Exercise materials —
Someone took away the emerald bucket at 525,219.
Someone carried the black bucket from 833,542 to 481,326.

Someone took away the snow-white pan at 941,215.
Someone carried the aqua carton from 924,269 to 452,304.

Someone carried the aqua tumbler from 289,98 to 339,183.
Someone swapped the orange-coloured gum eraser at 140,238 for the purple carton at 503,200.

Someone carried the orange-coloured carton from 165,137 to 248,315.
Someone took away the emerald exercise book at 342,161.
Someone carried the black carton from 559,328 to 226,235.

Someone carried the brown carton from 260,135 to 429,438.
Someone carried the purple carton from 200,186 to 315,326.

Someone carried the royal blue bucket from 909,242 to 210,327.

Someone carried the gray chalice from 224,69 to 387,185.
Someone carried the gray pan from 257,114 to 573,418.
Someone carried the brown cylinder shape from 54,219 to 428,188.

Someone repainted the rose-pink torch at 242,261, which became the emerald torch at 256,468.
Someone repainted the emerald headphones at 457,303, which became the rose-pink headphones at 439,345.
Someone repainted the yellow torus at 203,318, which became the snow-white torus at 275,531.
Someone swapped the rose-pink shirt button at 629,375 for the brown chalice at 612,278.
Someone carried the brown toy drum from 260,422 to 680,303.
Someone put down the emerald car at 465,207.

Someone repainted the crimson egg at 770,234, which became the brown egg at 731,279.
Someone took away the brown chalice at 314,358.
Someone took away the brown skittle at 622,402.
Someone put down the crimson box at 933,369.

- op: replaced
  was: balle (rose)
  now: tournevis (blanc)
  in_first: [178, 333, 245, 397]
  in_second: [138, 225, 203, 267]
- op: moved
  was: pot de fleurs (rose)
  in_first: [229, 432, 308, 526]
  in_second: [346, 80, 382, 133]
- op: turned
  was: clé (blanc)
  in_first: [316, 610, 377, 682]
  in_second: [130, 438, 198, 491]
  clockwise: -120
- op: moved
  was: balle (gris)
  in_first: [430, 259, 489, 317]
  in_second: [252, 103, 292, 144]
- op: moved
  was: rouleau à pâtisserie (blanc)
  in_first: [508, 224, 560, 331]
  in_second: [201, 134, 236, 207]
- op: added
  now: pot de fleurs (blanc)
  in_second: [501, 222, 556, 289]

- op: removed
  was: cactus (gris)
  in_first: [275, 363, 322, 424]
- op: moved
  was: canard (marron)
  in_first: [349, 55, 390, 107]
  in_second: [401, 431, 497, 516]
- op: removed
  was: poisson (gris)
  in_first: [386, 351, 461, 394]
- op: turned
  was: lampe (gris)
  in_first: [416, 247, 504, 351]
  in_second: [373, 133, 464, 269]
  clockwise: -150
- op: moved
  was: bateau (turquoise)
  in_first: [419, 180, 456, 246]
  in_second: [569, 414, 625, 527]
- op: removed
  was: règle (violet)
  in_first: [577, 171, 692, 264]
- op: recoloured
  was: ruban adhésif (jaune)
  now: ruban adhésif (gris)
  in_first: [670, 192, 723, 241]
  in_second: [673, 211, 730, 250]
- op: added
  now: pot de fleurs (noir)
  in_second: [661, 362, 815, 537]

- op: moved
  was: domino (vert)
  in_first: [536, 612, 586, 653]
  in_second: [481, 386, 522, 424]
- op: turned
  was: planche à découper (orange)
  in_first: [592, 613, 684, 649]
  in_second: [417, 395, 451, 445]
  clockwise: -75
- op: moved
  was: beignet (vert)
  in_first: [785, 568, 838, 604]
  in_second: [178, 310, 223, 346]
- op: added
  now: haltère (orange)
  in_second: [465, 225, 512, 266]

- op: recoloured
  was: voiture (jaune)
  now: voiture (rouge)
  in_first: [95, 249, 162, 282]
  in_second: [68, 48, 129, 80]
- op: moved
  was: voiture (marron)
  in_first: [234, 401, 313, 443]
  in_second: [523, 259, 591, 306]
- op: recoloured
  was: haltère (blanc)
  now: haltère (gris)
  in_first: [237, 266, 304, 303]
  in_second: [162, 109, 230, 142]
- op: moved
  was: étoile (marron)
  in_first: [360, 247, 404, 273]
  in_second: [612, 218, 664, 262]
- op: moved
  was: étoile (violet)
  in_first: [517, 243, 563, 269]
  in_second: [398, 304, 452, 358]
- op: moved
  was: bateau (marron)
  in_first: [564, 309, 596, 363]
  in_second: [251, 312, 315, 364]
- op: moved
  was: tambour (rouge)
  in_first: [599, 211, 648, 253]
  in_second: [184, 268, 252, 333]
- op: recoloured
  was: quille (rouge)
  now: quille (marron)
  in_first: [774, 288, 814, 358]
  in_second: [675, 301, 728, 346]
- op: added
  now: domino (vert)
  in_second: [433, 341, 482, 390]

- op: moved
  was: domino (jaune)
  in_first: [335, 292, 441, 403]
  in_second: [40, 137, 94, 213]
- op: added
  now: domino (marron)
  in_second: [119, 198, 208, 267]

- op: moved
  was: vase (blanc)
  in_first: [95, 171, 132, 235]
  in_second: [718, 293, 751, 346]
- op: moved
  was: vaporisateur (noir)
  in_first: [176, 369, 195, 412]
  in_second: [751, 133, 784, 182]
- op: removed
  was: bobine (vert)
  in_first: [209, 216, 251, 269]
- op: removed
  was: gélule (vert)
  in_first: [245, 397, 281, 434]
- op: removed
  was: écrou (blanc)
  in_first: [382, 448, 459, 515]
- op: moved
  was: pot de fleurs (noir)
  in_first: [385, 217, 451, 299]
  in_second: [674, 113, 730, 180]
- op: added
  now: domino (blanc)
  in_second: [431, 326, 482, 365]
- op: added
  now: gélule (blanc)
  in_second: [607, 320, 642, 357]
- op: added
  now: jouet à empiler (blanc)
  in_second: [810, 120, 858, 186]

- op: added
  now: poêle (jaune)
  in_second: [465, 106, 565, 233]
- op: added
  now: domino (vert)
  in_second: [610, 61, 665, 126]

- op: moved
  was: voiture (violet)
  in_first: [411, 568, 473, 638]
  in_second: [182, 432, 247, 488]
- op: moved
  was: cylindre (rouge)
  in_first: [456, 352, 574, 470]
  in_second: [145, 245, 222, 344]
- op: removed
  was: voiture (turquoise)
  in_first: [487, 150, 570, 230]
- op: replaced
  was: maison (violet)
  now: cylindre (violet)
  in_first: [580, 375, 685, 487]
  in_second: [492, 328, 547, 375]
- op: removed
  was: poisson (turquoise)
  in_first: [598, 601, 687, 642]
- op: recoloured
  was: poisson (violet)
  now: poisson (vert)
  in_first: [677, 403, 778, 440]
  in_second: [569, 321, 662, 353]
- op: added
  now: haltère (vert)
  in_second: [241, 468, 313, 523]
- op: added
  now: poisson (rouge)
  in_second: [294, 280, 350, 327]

Task — The records above are to be restated word for word, in full.

Output for this task —
Someone took away the emerald bucket at 525,219.
Someone carried the black bucket from 833,542 to 481,326.

Someone took away the snow-white pan at 941,215.
Someone carried the aqua carton from 924,269 to 452,304.

Someone carried the aqua tumbler from 289,98 to 339,183.
Someone swapped the orange-coloured gum eraser at 140,238 for the purple carton at 503,200.

Someone carried the orange-coloured carton from 165,137 to 248,315.
Someone took away the emerald exercise book at 342,161.
Someone carried the black carton from 559,328 to 226,235.

Someone carried the brown carton from 260,135 to 429,438.
Someone carried the purple carton from 200,186 to 315,326.

Someone carried the royal blue bucket from 909,242 to 210,327.

Someone carried the gray chalice from 224,69 to 387,185.
Someone carried the gray pan from 257,114 to 573,418.
Someone carried the brown cylinder shape from 54,219 to 428,188.

Someone repainted the rose-pink torch at 242,261, which became the emerald torch at 256,468.
Someone repainted the emerald headphones at 457,303, which became the rose-pink headphones at 439,345.
Someone repainted the yellow torus at 203,318, which became the snow-white torus at 275,531.
Someone swapped the rose-pink shirt button at 629,375 for the brown chalice at 612,278.
Someone carried the brown toy drum from 260,422 to 680,303.
Someone put down the emerald car at 465,207.

Someone repainted the crimson egg at 770,234, which became the brown egg at 731,279.
Someone took away the brown chalice at 314,358.
Someone took away the brown skittle at 622,402.
Someone put down the crimson box at 933,369.

- op: replaced
  was: balle (rose)
  now: tournevis (blanc)
  in_first: [178, 333, 245, 397]
  in_second: [138, 225, 203, 267]
- op: moved
  was: pot de fleurs (rose)
  in_first: [229, 432, 308, 526]
  in_second: [346, 80, 382, 133]
- op: turned
  was: clé (blanc)
  in_first: [316, 610, 377, 682]
  in_second: [130, 438, 198, 491]
  clockwise: -120
- op: moved
  was: balle (gris)
  in_first: [430, 259, 489, 317]
  in_second: [252, 103, 292, 144]
- op: moved
  was: rouleau à pâtisserie (blanc)
  in_first: [508, 224, 560, 331]
  in_second: [201, 134, 236, 207]
- op: added
  now: pot de fleurs (blanc)
  in_second: [501, 222, 556, 289]

- op: removed
  was: cactus (gris)
  in_first: [275, 363, 322, 424]
- op: moved
  was: canard (marron)
  in_first: [349, 55, 390, 107]
  in_second: [401, 431, 497, 516]
- op: removed
  was: poisson (gris)
  in_first: [386, 351, 461, 394]
- op: turned
  was: lampe (gris)
  in_first: [416, 247, 504, 351]
  in_second: [373, 133, 464, 269]
  clockwise: -150
- op: moved
  was: bateau (turquoise)
  in_first: [419, 180, 456, 246]
  in_second: [569, 414, 625, 527]
- op: removed
  was: règle (violet)
  in_first: [577, 171, 692, 264]
- op: recoloured
  was: ruban adhésif (jaune)
  now: ruban adhésif (gris)
  in_first: [670, 192, 723, 241]
  in_second: [673, 211, 730, 250]
- op: added
  now: pot de fleurs (noir)
  in_second: [661, 362, 815, 537]

- op: moved
  was: domino (vert)
  in_first: [536, 612, 586, 653]
  in_second: [481, 386, 522, 424]
- op: turned
  was: planche à découper (orange)
  in_first: [592, 613, 684, 649]
  in_second: [417, 395, 451, 445]
  clockwise: -75
- op: moved
  was: beignet (vert)
  in_first: [785, 568, 838, 604]
  in_second: [178, 310, 223, 346]
- op: added
  now: haltère (orange)
  in_second: [465, 225, 512, 266]

- op: recoloured
  was: voiture (jaune)
  now: voiture (rouge)
  in_first: [95, 249, 162, 282]
  in_second: [68, 48, 129, 80]
- op: moved
  was: voiture (marron)
  in_first: [234, 401, 313, 443]
  in_second: [523, 259, 591, 306]
- op: recoloured
  was: haltère (blanc)
  now: haltère (gris)
  in_first: [237, 266, 304, 303]
  in_second: [162, 109, 230, 142]
- op: moved
  was: étoile (marron)
  in_first: [360, 247, 404, 273]
  in_second: [612, 218, 664, 262]
- op: moved
  was: étoile (violet)
  in_first: [517, 243, 563, 269]
  in_second: [398, 304, 452, 358]
- op: moved
  was: bateau (marron)
  in_first: [564, 309, 596, 363]
  in_second: [251, 312, 315, 364]
- op: moved
  was: tambour (rouge)
  in_first: [599, 211, 648, 253]
  in_second: [184, 268, 252, 333]
- op: recoloured
  was: quille (rouge)
  now: quille (marron)
  in_first: [774, 288, 814, 358]
  in_second: [675, 301, 728, 346]
- op: added
  now: domino (vert)
  in_second: [433, 341, 482, 390]

- op: moved
  was: domino (jaune)
  in_first: [335, 292, 441, 403]
  in_second: [40, 137, 94, 213]
- op: added
  now: domino (marron)
  in_second: [119, 198, 208, 267]

- op: moved
  was: vase (blanc)
  in_first: [95, 171, 132, 235]
  in_second: [718, 293, 751, 346]
- op: moved
  was: vaporisateur (noir)
  in_first: [176, 369, 195, 412]
  in_second: [751, 133, 784, 182]
- op: removed
  was: bobine (vert)
  in_first: [209, 216, 251, 269]
- op: removed
  was: gélule (vert)
  in_first: [245, 397, 281, 434]
- op: removed
  was: écrou (blanc)
  in_first: [382, 448, 459, 515]
- op: moved
  was: pot de fleurs (noir)
  in_first: [385, 217, 451, 299]
  in_second: [674, 113, 730, 180]
- op: added
  now: domino (blanc)
  in_second: [431, 326, 482, 365]
- op: added
  now: gélule (blanc)
  in_second: [607, 320, 642, 357]
- op: added
  now: jouet à empiler (blanc)
  in_second: [810, 120, 858, 186]

- op: added
  now: poêle (jaune)
  in_second: [465, 106, 565, 233]
- op: added
  now: domino (vert)
  in_second: [610, 61, 665, 126]

- op: moved
  was: voiture (violet)
  in_first: [411, 568, 473, 638]
  in_second: [182, 432, 247, 488]
- op: moved
  was: cylindre (rouge)
  in_first: [456, 352, 574, 470]
  in_second: [145, 245, 222, 344]
- op: removed
  was: voiture (turquoise)
  in_first: [487, 150, 570, 230]
- op: replaced
  was: maison (violet)
  now: cylindre (violet)
  in_first: [580, 375, 685, 487]
  in_second: [492, 328, 547, 375]
- op: removed
  was: poisson (turquoise)
  in_first: [598, 601, 687, 642]
- op: recoloured
  was: poisson (violet)
  now: poisson (vert)
  in_first: [677, 403, 778, 440]
  in_second: [569, 321, 662, 353]
- op: added
  now: haltère (vert)
  in_second: [241, 468, 313, 523]
- op: added
  now: poisson (rouge)
  in_second: [294, 280, 350, 327]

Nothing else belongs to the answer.